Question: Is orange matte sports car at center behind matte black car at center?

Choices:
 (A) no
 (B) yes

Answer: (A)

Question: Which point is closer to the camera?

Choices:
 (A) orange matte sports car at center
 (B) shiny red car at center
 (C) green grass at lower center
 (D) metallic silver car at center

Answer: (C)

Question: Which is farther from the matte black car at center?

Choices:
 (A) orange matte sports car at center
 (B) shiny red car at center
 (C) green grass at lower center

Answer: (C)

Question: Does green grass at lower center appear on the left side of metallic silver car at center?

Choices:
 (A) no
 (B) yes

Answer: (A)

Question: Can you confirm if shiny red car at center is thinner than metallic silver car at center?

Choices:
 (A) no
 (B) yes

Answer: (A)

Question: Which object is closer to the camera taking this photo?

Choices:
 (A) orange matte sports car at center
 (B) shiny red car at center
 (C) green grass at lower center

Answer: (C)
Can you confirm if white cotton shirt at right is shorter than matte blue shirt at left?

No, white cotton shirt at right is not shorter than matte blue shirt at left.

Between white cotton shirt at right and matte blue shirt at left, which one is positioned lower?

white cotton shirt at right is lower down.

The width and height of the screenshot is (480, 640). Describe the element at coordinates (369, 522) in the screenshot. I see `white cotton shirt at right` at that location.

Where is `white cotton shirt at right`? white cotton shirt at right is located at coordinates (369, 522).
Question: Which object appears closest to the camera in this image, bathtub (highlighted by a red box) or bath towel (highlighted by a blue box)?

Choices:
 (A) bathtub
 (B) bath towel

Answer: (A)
■ ■ ■ ■
__The problem__:
Rewrite everything in the material above from the line containing "No, white cotton" down to the line containing "white cotton shirt at right is lower down." as a numbered list, leaving out blank lines.

__Reply to the task__:
1. No, white cotton shirt at right is not shorter than matte blue shirt at left.
2. Between white cotton shirt at right and matte blue shirt at left, which one is positioned lower?
3. white cotton shirt at right is lower down.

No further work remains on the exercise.